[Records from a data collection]
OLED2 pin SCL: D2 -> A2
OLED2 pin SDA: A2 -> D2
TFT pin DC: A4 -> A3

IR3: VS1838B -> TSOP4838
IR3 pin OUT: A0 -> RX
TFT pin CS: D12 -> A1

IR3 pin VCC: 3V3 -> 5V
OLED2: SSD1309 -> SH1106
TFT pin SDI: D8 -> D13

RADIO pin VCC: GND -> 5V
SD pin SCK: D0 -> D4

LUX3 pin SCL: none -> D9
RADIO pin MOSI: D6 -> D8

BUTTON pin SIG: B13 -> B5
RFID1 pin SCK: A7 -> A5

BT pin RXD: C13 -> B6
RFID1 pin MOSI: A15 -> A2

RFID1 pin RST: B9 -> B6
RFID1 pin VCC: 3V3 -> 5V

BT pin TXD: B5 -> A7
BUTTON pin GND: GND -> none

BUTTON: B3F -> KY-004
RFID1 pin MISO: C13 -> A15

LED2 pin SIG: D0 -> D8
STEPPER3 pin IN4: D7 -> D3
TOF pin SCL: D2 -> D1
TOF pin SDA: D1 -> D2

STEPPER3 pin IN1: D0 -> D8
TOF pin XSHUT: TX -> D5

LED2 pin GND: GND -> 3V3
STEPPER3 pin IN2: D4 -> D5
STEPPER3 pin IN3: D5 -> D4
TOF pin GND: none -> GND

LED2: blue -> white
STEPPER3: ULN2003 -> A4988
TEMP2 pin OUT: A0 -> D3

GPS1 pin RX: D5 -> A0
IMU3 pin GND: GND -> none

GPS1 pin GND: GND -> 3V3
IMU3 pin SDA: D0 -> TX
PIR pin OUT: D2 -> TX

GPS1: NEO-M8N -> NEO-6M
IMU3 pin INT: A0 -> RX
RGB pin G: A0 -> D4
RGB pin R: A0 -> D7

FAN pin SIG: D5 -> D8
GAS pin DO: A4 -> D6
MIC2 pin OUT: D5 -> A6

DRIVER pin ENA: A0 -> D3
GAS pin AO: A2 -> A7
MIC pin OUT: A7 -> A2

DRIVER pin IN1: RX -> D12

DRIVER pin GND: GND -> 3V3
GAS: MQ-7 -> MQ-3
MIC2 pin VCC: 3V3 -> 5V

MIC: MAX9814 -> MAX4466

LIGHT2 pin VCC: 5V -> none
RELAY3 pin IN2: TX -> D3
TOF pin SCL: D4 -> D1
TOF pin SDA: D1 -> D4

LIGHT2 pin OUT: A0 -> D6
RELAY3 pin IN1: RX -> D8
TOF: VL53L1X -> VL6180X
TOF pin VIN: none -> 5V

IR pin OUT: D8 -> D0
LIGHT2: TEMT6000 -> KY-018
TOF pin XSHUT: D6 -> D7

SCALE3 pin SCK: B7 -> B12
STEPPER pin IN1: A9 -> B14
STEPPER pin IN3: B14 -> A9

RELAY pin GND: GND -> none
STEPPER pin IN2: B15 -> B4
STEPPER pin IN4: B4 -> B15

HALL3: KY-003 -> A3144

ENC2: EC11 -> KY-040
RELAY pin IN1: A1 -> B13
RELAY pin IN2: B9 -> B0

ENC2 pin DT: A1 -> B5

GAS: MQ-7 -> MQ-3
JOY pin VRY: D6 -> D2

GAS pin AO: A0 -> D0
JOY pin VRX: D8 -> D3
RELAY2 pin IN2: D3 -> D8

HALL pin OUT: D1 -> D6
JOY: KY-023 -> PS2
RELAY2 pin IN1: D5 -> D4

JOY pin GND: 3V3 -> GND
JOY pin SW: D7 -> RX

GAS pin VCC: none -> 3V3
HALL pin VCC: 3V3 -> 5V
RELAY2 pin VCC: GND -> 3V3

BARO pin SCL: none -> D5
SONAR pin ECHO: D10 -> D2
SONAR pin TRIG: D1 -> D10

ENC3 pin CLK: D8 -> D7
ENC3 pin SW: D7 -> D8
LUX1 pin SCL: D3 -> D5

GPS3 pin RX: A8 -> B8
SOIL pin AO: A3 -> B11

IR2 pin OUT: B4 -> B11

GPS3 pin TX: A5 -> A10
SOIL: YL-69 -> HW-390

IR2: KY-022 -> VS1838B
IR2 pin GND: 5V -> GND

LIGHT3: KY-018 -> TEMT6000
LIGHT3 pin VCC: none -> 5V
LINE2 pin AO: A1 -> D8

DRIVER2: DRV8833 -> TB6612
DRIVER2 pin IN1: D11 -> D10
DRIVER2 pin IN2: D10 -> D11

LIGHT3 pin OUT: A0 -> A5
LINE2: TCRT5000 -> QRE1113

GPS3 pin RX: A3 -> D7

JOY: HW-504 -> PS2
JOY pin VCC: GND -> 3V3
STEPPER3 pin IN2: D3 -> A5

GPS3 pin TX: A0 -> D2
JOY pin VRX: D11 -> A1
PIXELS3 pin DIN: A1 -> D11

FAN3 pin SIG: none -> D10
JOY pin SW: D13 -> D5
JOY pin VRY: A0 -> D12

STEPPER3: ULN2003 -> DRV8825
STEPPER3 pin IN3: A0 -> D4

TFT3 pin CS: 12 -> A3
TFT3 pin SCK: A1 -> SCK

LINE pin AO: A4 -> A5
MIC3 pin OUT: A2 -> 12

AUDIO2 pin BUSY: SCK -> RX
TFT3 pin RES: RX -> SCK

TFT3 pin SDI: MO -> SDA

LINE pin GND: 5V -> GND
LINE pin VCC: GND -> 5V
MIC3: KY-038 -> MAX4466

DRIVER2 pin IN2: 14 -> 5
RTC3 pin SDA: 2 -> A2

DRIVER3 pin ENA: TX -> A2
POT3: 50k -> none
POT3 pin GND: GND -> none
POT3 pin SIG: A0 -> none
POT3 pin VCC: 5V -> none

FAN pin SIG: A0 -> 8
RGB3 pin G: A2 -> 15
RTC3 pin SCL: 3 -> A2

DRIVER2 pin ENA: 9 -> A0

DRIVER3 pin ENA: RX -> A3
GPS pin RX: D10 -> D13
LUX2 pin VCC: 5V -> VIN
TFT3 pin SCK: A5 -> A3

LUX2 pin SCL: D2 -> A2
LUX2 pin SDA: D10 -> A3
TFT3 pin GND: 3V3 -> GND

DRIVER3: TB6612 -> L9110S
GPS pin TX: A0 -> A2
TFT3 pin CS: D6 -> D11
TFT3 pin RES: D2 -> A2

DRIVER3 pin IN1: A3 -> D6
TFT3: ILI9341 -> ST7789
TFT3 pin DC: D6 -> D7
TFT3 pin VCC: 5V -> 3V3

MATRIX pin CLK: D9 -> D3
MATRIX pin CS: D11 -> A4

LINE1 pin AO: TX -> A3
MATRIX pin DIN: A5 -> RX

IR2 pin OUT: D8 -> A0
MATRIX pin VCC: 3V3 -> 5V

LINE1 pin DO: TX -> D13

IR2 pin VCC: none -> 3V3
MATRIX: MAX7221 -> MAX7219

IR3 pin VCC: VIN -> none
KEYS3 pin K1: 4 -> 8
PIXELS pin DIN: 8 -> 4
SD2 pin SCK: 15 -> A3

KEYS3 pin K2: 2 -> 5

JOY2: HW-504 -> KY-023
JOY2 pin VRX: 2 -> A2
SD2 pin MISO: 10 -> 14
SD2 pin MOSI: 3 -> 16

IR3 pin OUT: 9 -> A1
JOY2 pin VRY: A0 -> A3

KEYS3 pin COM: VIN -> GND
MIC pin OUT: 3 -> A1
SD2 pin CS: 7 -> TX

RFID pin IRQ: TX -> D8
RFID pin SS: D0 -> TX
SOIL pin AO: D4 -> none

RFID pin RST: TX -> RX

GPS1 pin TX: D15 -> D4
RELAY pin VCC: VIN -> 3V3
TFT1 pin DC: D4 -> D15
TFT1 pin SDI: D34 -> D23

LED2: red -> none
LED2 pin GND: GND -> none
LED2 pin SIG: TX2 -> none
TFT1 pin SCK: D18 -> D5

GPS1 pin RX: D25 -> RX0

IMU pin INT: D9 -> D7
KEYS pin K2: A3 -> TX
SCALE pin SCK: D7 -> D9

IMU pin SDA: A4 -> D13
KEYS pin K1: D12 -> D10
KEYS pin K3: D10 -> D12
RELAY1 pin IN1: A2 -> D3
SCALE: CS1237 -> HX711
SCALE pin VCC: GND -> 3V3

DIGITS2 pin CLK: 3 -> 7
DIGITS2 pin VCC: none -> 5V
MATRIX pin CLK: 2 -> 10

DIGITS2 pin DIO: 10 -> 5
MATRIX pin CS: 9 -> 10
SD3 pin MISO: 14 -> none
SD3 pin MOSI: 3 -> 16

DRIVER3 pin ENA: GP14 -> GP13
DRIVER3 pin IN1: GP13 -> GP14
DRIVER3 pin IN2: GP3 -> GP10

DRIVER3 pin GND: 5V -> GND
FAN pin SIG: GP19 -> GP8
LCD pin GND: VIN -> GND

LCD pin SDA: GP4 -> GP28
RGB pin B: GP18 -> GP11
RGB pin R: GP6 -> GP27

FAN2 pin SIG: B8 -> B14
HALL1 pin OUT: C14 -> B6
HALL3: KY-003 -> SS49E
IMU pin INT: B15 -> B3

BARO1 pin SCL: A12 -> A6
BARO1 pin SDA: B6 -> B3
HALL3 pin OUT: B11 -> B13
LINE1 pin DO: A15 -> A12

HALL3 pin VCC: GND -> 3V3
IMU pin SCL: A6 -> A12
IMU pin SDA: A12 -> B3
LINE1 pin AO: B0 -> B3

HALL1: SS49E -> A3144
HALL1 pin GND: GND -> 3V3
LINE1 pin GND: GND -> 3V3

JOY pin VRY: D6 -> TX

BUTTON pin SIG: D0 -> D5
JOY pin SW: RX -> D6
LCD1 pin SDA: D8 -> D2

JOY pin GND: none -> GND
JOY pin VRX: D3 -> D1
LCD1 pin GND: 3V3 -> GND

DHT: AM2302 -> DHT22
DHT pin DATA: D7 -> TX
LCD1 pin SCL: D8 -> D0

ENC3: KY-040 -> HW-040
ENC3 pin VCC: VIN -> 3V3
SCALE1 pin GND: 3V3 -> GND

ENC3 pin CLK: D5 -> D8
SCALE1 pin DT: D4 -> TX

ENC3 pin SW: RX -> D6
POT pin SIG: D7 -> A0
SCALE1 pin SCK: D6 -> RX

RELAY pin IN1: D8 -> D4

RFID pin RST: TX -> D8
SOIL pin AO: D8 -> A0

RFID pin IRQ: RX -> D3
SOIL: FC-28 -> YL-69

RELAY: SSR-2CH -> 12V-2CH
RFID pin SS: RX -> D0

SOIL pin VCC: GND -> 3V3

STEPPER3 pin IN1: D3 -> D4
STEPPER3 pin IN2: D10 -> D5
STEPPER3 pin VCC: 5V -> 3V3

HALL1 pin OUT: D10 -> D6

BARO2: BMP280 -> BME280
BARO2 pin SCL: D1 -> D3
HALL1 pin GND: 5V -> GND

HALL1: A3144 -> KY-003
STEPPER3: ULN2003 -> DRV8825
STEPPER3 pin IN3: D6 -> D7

** Directions for this task **
Of the entries listed above, reproduce only the lines starting at the line containing "IMU3 pin SDA: D0 -> TX" and ending at the line containing "SONAR pin ECHO: D10 -> D2". Include both, exactly as they stand.

** Exercise solution **
IMU3 pin SDA: D0 -> TX
PIR pin OUT: D2 -> TX

GPS1: NEO-M8N -> NEO-6M
IMU3 pin INT: A0 -> RX
RGB pin G: A0 -> D4
RGB pin R: A0 -> D7

FAN pin SIG: D5 -> D8
GAS pin DO: A4 -> D6
MIC2 pin OUT: D5 -> A6

DRIVER pin ENA: A0 -> D3
GAS pin AO: A2 -> A7
MIC pin OUT: A7 -> A2

DRIVER pin IN1: RX -> D12

DRIVER pin GND: GND -> 3V3
GAS: MQ-7 -> MQ-3
MIC2 pin VCC: 3V3 -> 5V

MIC: MAX9814 -> MAX4466

LIGHT2 pin VCC: 5V -> none
RELAY3 pin IN2: TX -> D3
TOF pin SCL: D4 -> D1
TOF pin SDA: D1 -> D4

LIGHT2 pin OUT: A0 -> D6
RELAY3 pin IN1: RX -> D8
TOF: VL53L1X -> VL6180X
TOF pin VIN: none -> 5V

IR pin OUT: D8 -> D0
LIGHT2: TEMT6000 -> KY-018
TOF pin XSHUT: D6 -> D7

SCALE3 pin SCK: B7 -> B12
STEPPER pin IN1: A9 -> B14
STEPPER pin IN3: B14 -> A9

RELAY pin GND: GND -> none
STEPPER pin IN2: B15 -> B4
STEPPER pin IN4: B4 -> B15

HALL3: KY-003 -> A3144

ENC2: EC11 -> KY-040
RELAY pin IN1: A1 -> B13
RELAY pin IN2: B9 -> B0

ENC2 pin DT: A1 -> B5

GAS: MQ-7 -> MQ-3
JOY pin VRY: D6 -> D2

GAS pin AO: A0 -> D0
JOY pin VRX: D8 -> D3
RELAY2 pin IN2: D3 -> D8

HALL pin OUT: D1 -> D6
JOY: KY-023 -> PS2
RELAY2 pin IN1: D5 -> D4

JOY pin GND: 3V3 -> GND
JOY pin SW: D7 -> RX

GAS pin VCC: none -> 3V3
HALL pin VCC: 3V3 -> 5V
RELAY2 pin VCC: GND -> 3V3

BARO pin SCL: none -> D5
SONAR pin ECHO: D10 -> D2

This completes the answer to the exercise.